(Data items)
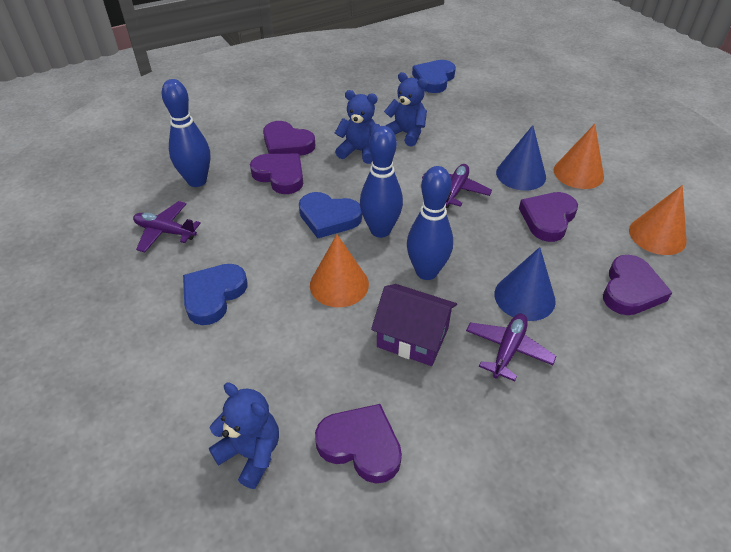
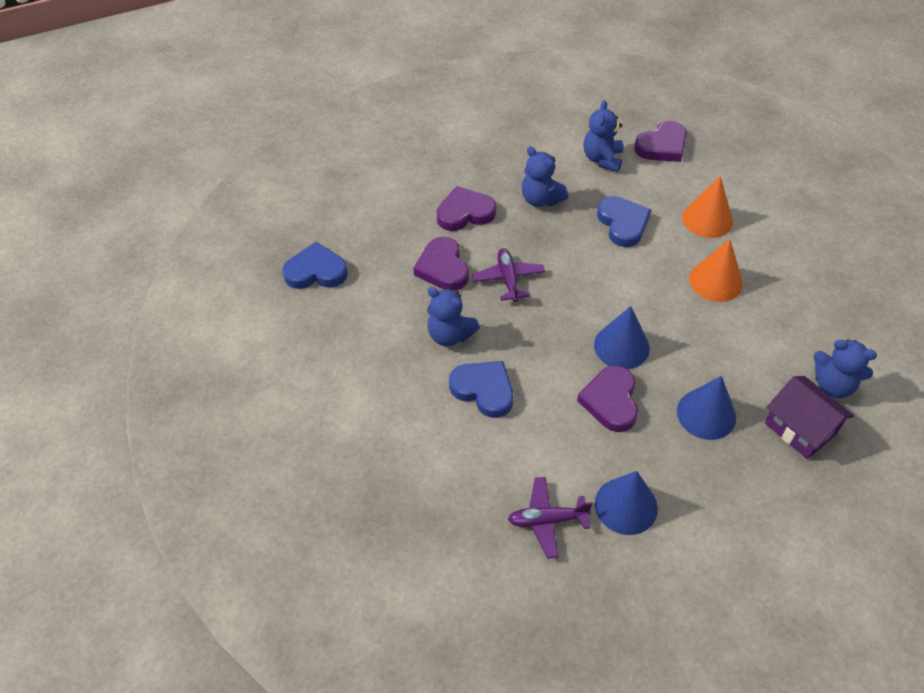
blue bowling pin: [162,79,211,187] [360,126,403,238] [407,166,453,280] = 3 -> none = 0
blue cone: [494,247,556,321] [496,125,546,191] = 2 -> [594,306,650,369] [595,471,658,535] [677,376,736,440] = 3
blue teddy bear: [209,382,279,489] [335,90,380,164] [384,72,427,147] = 3 -> [427,287,480,346] [522,146,568,207] [583,100,623,172] [813,339,877,398] = 4
orange cone: [310,234,369,307] [554,124,604,189] [629,185,687,255] = 3 -> [682,176,733,238] [689,239,743,302] = 2
purple heart: [250,154,303,194] [263,121,315,156] [315,404,402,483] [519,192,578,242] [603,255,672,315] = 5 -> [413,237,469,291] [437,186,496,231] [577,365,638,432] [634,121,687,162] = 4
purple plane: [133,201,201,252] [422,164,492,208] [466,314,556,381] = 3 -> [472,248,545,302] [508,477,593,559] = 2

- What is being asked -
Write down every line of the data above that includes the string "purple".

- Response -
purple heart: [250,154,303,194] [263,121,315,156] [315,404,402,483] [519,192,578,242] [603,255,672,315] = 5 -> [413,237,469,291] [437,186,496,231] [577,365,638,432] [634,121,687,162] = 4
purple plane: [133,201,201,252] [422,164,492,208] [466,314,556,381] = 3 -> [472,248,545,302] [508,477,593,559] = 2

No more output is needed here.